*Task prompt*. Repeat the listing below in full and exactly, but without its pictures.

Top of Data

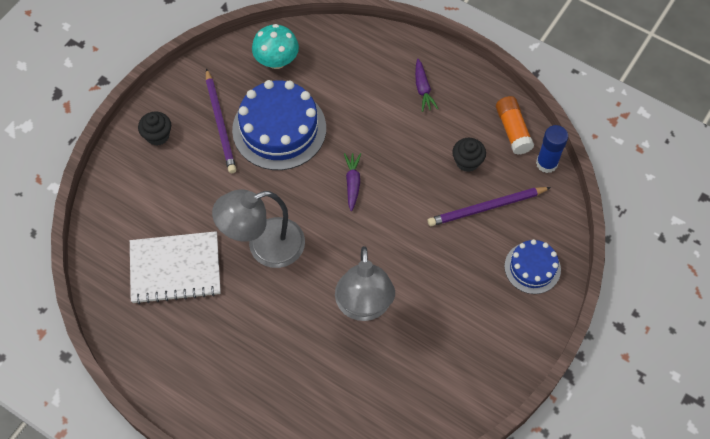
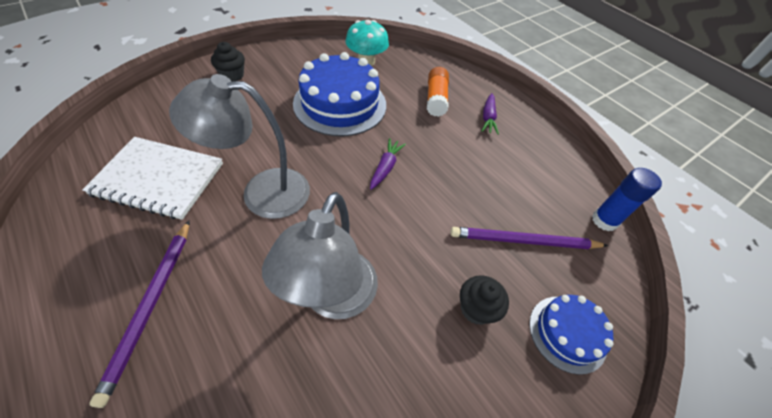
camera: 15 degrees right, 10 degrees down
purple pencil [206,68,236,173] -> purple pencil moved to [89,220,190,408]
black cupcake [452,138,486,172] -> black cupcake moved to [460,275,509,325]
orange glue stick [496,96,534,155] -> orange glue stick moved to [427,67,449,117]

Bottom of Data

*The answer*.
camera: 15 degrees right, 10 degrees down
purple pencil [206,68,236,173] -> purple pencil moved to [89,220,190,408]
black cupcake [452,138,486,172] -> black cupcake moved to [460,275,509,325]
orange glue stick [496,96,534,155] -> orange glue stick moved to [427,67,449,117]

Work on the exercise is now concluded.